** GOAL OF THE EXERCISE **
Make an exact copy of the entries, and keep any pictures out of it.

** INPUT MATERIAL **
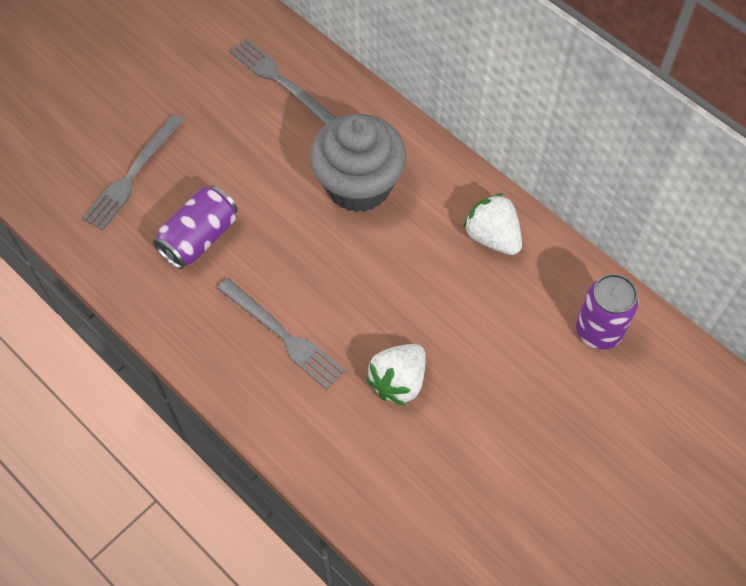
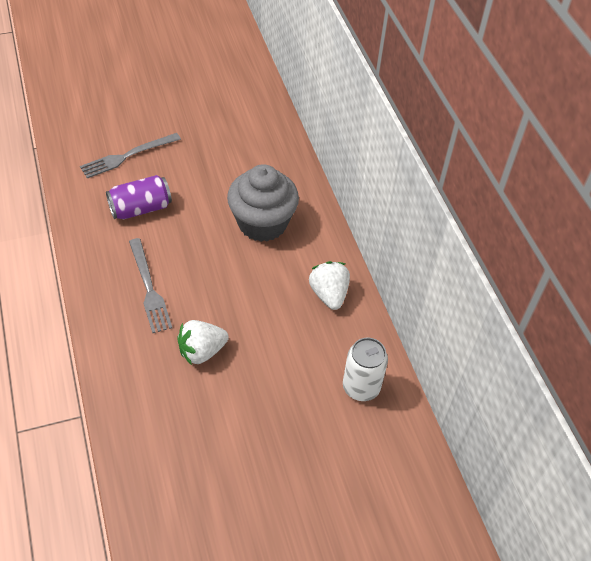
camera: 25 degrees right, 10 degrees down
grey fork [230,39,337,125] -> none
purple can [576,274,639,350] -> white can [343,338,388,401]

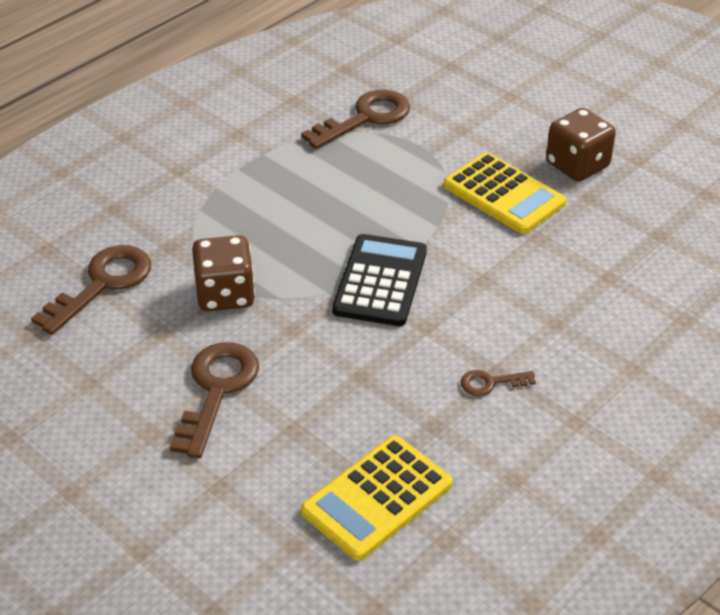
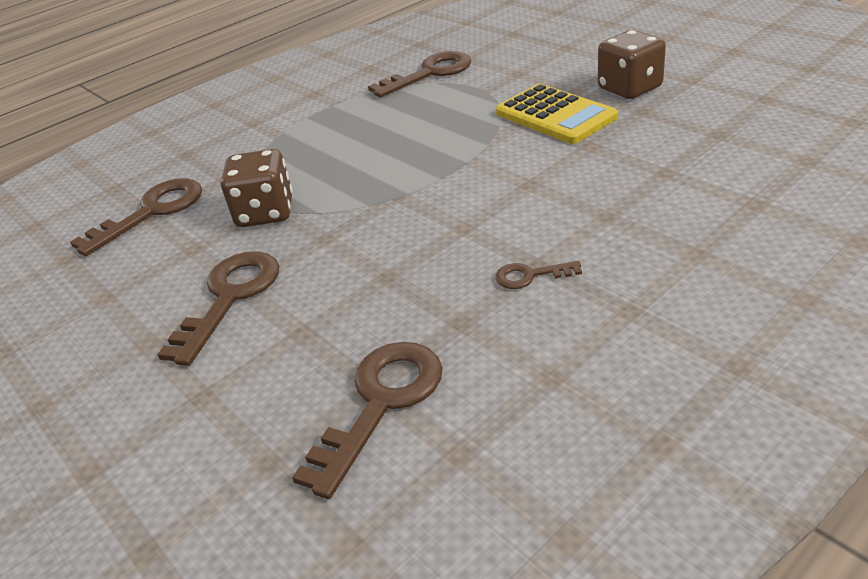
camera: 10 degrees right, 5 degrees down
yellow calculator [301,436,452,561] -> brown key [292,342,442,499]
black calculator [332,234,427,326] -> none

** ANSWER FOR THE TASK **
camera: 25 degrees right, 10 degrees down
grey fork [230,39,337,125] -> none
purple can [576,274,639,350] -> white can [343,338,388,401]

camera: 10 degrees right, 5 degrees down
yellow calculator [301,436,452,561] -> brown key [292,342,442,499]
black calculator [332,234,427,326] -> none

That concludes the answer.